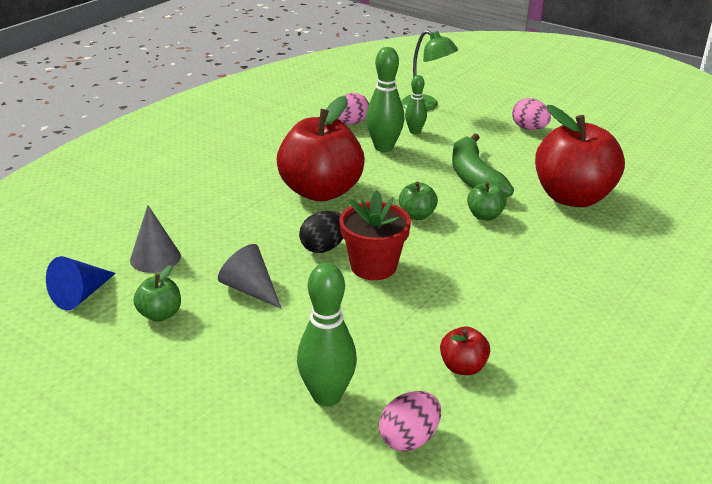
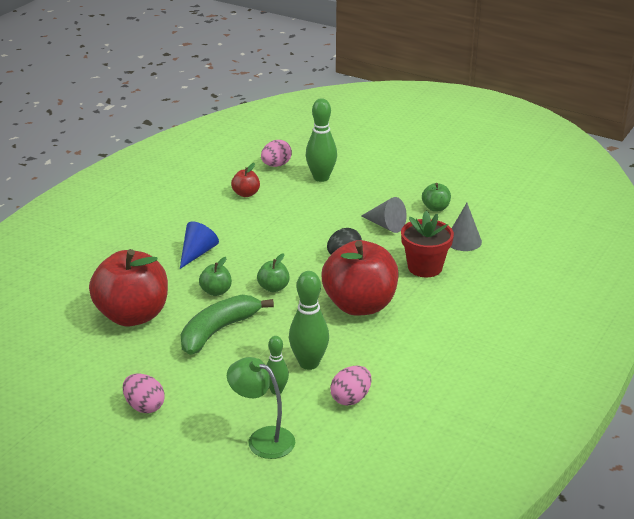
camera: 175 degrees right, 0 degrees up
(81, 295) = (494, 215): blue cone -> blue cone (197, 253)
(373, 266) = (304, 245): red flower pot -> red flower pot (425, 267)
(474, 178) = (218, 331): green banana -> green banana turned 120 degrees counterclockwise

* * *

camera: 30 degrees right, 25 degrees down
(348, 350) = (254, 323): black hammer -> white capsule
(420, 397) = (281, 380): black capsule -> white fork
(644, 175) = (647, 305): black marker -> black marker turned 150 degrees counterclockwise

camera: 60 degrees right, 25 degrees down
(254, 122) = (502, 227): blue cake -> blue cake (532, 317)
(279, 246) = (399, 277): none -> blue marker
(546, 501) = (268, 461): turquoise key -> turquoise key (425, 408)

● **Your objective**
Your answer should be the lines above, from the line containing "(373, 266) = (304, 245): red" up to and including the line containing "(474, 178) = (218, 331): green", reproduced exactly and with nothing else.

● **Exercise answer**
(373, 266) = (304, 245): red flower pot -> red flower pot (425, 267)
(474, 178) = (218, 331): green banana -> green banana turned 120 degrees counterclockwise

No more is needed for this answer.